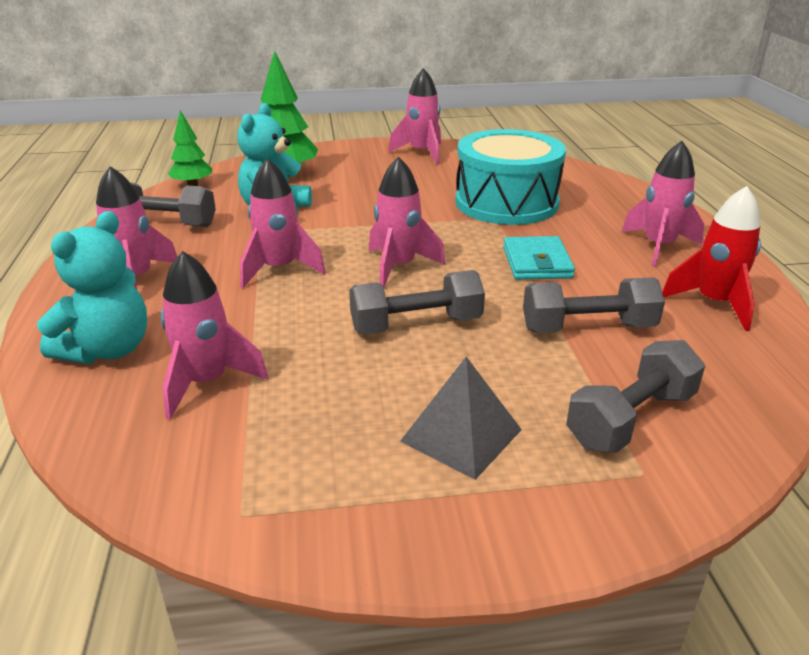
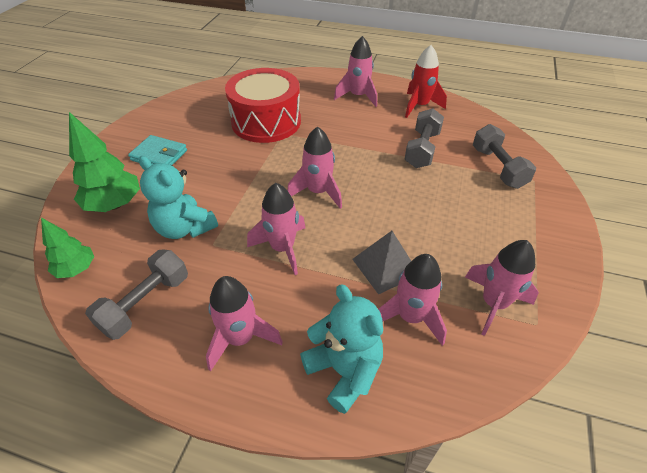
camera: 65 degrees left, 15 degrees up
grey dumbbell [349,270,485,334] -> none
pink rocket [388,68,441,164] -> pink rocket moved to [465,240,539,336]
grey pyramid [400,357,522,480] -> grey pyramid moved to [352,231,411,295]
turquoise drum [455,129,566,225] -> red drum [225,68,301,143]
turquoise wallet [503,236,575,280] -> turquoise wallet moved to [128,135,187,165]

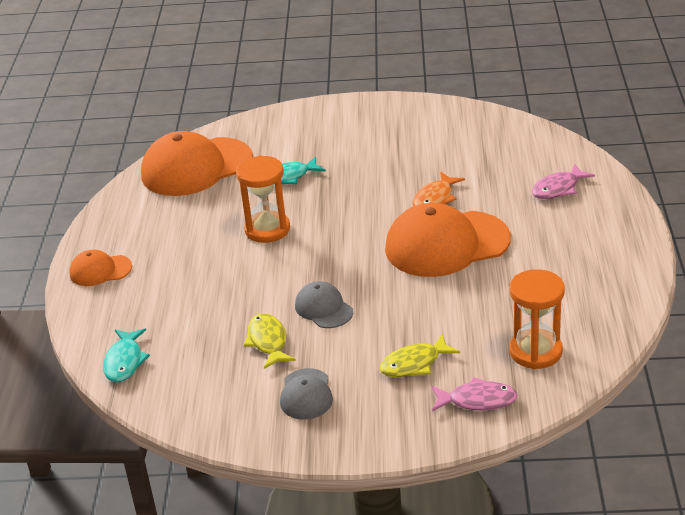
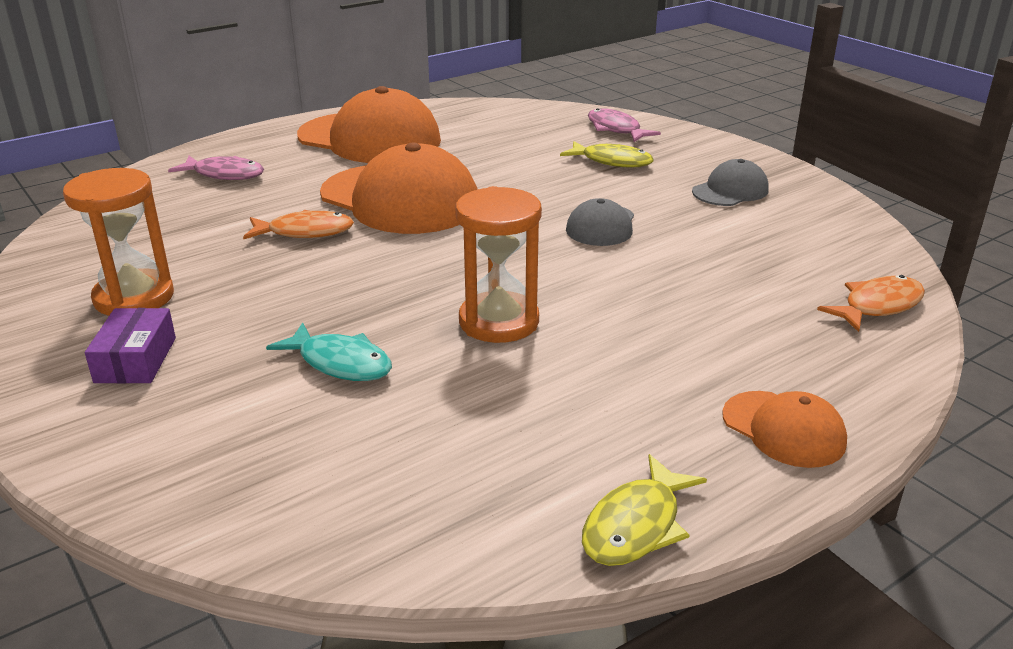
camera: 130 degrees left, 5 degrees down
turquoise fish [103,328,150,382] -> orange fish [817,275,925,332]
orange cap [141,131,253,196] -> orange cap moved to [297,86,441,163]
yellow fish [244,313,296,369] -> yellow fish moved to [582,454,707,566]
orange hourglass [509,269,565,369] -> orange hourglass moved to [63,168,174,316]
none -> purple box [85,308,176,384]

■ Exercise aim ■
Word for word, output the whole listing, but not its pictures.

■ Exercise answer ■
camera: 65 degrees left, 15 degrees up
grey dumbbell [349,270,485,334] -> none
pink rocket [388,68,441,164] -> pink rocket moved to [465,240,539,336]
grey pyramid [400,357,522,480] -> grey pyramid moved to [352,231,411,295]
turquoise drum [455,129,566,225] -> red drum [225,68,301,143]
turquoise wallet [503,236,575,280] -> turquoise wallet moved to [128,135,187,165]

camera: 130 degrees left, 5 degrees down
turquoise fish [103,328,150,382] -> orange fish [817,275,925,332]
orange cap [141,131,253,196] -> orange cap moved to [297,86,441,163]
yellow fish [244,313,296,369] -> yellow fish moved to [582,454,707,566]
orange hourglass [509,269,565,369] -> orange hourglass moved to [63,168,174,316]
none -> purple box [85,308,176,384]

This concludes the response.